(WHAT NEEDS TO BE DONE):
Repeat the entries word for word. Leave nothing out.

[Point-based object detection data]
══════════════════════════════

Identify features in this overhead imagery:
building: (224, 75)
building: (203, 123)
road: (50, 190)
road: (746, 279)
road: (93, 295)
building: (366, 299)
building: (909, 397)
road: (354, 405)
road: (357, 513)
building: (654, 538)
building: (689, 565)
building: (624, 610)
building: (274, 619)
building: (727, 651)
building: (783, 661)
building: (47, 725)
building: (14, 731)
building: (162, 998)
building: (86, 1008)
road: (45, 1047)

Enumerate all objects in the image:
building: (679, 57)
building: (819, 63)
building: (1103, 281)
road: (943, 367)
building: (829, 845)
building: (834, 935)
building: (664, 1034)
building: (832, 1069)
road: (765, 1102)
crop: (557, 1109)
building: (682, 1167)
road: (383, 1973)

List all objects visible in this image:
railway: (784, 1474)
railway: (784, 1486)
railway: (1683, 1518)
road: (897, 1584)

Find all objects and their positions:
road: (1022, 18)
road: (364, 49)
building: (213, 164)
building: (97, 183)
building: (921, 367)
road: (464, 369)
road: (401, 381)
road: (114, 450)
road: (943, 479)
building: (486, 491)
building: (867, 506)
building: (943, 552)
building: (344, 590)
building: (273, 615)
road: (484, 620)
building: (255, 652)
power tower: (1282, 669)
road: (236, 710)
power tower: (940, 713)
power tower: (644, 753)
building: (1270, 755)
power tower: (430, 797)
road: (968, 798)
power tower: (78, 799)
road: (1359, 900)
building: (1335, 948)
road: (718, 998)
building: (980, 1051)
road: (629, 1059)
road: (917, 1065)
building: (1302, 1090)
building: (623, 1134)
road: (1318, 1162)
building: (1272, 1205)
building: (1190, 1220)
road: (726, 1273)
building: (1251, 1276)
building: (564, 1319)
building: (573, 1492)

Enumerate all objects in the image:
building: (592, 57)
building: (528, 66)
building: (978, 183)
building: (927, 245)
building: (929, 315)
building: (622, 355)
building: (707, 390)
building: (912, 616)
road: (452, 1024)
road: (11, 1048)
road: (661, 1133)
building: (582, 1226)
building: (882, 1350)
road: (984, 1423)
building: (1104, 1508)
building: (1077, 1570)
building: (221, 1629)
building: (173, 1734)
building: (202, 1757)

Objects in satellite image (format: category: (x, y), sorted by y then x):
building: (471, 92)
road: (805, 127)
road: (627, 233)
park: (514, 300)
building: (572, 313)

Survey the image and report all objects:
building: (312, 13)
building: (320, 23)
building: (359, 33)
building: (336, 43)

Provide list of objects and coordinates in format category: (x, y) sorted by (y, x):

══════════════════════════════

(RESULT):
Identify features in this overhead imagery:
building: (224, 75)
building: (203, 123)
road: (50, 190)
road: (746, 279)
road: (93, 295)
building: (366, 299)
building: (909, 397)
road: (354, 405)
road: (357, 513)
building: (654, 538)
building: (689, 565)
building: (624, 610)
building: (274, 619)
building: (727, 651)
building: (783, 661)
building: (47, 725)
building: (14, 731)
building: (162, 998)
building: (86, 1008)
road: (45, 1047)

Enumerate all objects in the image:
building: (679, 57)
building: (819, 63)
building: (1103, 281)
road: (943, 367)
building: (829, 845)
building: (834, 935)
building: (664, 1034)
building: (832, 1069)
road: (765, 1102)
crop: (557, 1109)
building: (682, 1167)
road: (383, 1973)

List all objects visible in this image:
railway: (784, 1474)
railway: (784, 1486)
railway: (1683, 1518)
road: (897, 1584)

Find all objects and their positions:
road: (1022, 18)
road: (364, 49)
building: (213, 164)
building: (97, 183)
building: (921, 367)
road: (464, 369)
road: (401, 381)
road: (114, 450)
road: (943, 479)
building: (486, 491)
building: (867, 506)
building: (943, 552)
building: (344, 590)
building: (273, 615)
road: (484, 620)
building: (255, 652)
power tower: (1282, 669)
road: (236, 710)
power tower: (940, 713)
power tower: (644, 753)
building: (1270, 755)
power tower: (430, 797)
road: (968, 798)
power tower: (78, 799)
road: (1359, 900)
building: (1335, 948)
road: (718, 998)
building: (980, 1051)
road: (629, 1059)
road: (917, 1065)
building: (1302, 1090)
building: (623, 1134)
road: (1318, 1162)
building: (1272, 1205)
building: (1190, 1220)
road: (726, 1273)
building: (1251, 1276)
building: (564, 1319)
building: (573, 1492)

Enumerate all objects in the image:
building: (592, 57)
building: (528, 66)
building: (978, 183)
building: (927, 245)
building: (929, 315)
building: (622, 355)
building: (707, 390)
building: (912, 616)
road: (452, 1024)
road: (11, 1048)
road: (661, 1133)
building: (582, 1226)
building: (882, 1350)
road: (984, 1423)
building: (1104, 1508)
building: (1077, 1570)
building: (221, 1629)
building: (173, 1734)
building: (202, 1757)

Objects in satellite image (format: category: (x, y), sorted by y then x):
building: (471, 92)
road: (805, 127)
road: (627, 233)
park: (514, 300)
building: (572, 313)

Survey the image and report all objects:
building: (312, 13)
building: (320, 23)
building: (359, 33)
building: (336, 43)

Provide list of objects and coordinates in format category: (x, y) sorted by (y, x):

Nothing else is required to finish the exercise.